YOUR TASK: Find "orange triangle: (115, 63)" in the entries below; copy that line through the last, exactly, with no pictures.

Before and after coordinates:
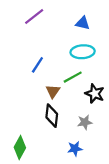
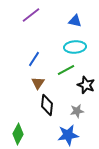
brown triangle: (53, 91) -> (38, 83), moved
blue star: (75, 149) -> (68, 135), size x1.5

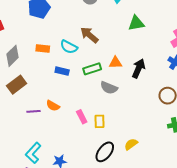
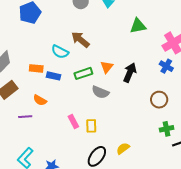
green triangle: (136, 23) -> (138, 26), moved
orange rectangle: (43, 49) -> (36, 68), moved
orange triangle: (115, 63) -> (107, 67), turned -48
orange semicircle: (53, 106) -> (40, 100), moved

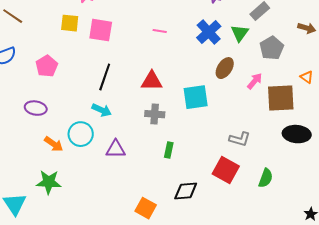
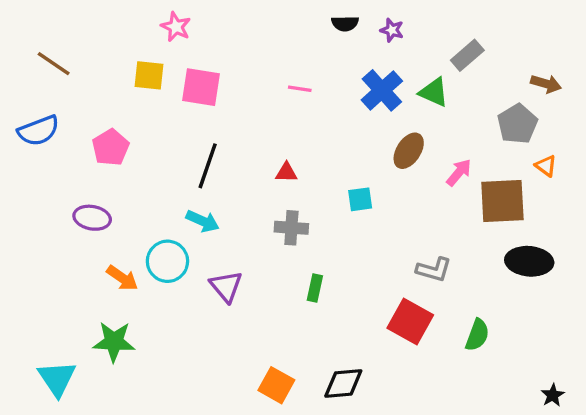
green triangle: (240, 33) -> (434, 92), turned -42
gray pentagon: (272, 48) -> (518, 124), moved
red triangle: (152, 81) -> (286, 172), size x0.6
cyan square: (196, 97) -> (360, 199), size x0.6
purple triangle: (116, 149) -> (226, 286), turned 50
black diamond: (186, 191) -> (343, 384), moved

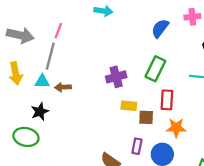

SOLVED EXERCISE:
orange triangle: (115, 63) -> (107, 67), turned -48
orange semicircle: (53, 106) -> (40, 100), moved

green triangle: (240, 33) -> (434, 92), turned -42
gray pentagon: (272, 48) -> (518, 124), moved
red triangle: (152, 81) -> (286, 172), size x0.6
cyan square: (196, 97) -> (360, 199), size x0.6
purple triangle: (116, 149) -> (226, 286), turned 50
black diamond: (186, 191) -> (343, 384), moved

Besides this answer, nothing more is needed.